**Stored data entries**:
---+---

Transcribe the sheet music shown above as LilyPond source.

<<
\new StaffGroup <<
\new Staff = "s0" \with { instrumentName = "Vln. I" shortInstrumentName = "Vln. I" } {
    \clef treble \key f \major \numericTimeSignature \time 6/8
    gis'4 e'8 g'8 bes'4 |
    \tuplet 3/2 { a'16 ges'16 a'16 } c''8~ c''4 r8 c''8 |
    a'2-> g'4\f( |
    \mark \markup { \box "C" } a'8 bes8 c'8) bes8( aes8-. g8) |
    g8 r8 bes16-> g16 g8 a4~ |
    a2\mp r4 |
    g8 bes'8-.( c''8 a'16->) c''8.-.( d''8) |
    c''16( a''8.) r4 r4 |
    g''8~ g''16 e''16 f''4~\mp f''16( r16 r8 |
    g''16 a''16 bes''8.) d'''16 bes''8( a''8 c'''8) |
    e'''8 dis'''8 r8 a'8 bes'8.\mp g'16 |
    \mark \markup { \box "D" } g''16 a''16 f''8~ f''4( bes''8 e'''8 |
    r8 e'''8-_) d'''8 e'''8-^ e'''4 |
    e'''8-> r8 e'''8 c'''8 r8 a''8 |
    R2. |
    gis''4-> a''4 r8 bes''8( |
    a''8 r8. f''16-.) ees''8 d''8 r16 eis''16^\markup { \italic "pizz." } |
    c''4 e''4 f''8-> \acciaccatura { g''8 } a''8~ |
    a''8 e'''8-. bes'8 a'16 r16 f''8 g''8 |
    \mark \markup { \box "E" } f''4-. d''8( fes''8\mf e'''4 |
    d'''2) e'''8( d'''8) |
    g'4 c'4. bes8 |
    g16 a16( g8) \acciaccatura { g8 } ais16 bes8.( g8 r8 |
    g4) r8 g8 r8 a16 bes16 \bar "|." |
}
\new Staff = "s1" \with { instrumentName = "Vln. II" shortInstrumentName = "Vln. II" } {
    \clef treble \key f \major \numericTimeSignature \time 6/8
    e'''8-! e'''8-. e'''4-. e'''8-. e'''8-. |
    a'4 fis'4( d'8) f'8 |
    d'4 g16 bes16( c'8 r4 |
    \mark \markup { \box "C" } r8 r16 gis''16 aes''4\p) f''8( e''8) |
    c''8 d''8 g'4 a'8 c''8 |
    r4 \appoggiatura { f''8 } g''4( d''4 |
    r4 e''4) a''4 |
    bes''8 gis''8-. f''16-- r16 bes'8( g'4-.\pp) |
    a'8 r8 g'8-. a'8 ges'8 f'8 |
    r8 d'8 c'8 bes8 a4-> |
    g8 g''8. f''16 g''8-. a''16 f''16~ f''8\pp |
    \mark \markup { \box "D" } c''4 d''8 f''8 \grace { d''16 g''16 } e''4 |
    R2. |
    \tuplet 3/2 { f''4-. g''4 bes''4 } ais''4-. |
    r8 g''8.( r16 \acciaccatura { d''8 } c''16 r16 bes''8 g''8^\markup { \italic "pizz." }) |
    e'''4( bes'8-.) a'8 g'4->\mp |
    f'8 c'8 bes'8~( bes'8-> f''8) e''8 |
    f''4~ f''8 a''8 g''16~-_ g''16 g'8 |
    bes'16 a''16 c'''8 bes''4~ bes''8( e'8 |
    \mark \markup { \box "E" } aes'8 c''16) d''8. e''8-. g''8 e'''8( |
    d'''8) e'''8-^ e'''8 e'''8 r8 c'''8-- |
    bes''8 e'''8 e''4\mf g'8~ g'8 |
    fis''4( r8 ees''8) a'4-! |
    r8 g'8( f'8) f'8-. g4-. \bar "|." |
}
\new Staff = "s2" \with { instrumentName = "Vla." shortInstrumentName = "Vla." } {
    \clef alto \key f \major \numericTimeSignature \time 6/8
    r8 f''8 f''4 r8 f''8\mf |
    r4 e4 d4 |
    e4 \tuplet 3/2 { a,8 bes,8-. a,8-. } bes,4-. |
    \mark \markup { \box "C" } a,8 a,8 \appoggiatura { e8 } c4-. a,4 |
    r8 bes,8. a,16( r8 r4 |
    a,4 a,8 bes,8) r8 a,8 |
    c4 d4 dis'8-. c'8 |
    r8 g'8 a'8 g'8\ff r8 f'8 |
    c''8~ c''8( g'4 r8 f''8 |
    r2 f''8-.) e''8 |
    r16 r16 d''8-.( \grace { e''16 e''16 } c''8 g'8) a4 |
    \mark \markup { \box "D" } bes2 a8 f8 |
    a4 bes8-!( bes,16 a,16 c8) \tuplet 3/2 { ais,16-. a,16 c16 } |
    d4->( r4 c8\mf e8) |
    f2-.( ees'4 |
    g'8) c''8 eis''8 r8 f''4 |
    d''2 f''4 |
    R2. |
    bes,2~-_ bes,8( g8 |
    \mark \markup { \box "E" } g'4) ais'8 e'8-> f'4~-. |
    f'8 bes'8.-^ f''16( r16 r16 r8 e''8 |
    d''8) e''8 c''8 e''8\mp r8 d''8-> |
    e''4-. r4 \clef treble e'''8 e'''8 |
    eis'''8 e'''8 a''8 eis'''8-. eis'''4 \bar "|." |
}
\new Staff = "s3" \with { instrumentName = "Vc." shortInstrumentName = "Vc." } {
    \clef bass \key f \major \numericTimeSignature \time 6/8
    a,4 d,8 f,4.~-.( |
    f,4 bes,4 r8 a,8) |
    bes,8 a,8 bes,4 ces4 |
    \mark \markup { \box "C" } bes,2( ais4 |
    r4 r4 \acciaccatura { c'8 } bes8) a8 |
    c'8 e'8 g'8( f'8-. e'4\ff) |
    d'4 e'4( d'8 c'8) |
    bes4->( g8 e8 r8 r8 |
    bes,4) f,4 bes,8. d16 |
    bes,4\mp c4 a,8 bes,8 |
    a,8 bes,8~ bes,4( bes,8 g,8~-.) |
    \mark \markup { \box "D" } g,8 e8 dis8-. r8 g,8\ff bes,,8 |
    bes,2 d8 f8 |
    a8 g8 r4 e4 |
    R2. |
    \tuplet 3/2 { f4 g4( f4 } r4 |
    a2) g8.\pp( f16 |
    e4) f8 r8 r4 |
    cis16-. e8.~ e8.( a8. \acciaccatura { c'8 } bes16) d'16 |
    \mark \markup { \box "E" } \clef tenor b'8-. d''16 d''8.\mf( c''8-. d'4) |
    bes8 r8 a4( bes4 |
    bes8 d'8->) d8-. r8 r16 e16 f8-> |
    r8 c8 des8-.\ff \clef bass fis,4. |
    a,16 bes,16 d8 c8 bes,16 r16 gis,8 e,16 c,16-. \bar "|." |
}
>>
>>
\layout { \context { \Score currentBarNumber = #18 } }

---+---

**GOAL OF THE EXERCISE**:
Copy out each line of the data above that contains the string "instrumentName".

**ANSWER FOR THE TASK**:
\new Staff = "s0" \with { instrumentName = "Vln. I" shortInstrumentName = "Vln. I" } {
\new Staff = "s1" \with { instrumentName = "Vln. II" shortInstrumentName = "Vln. II" } {
\new Staff = "s2" \with { instrumentName = "Vla." shortInstrumentName = "Vla." } {
\new Staff = "s3" \with { instrumentName = "Vc." shortInstrumentName = "Vc." } {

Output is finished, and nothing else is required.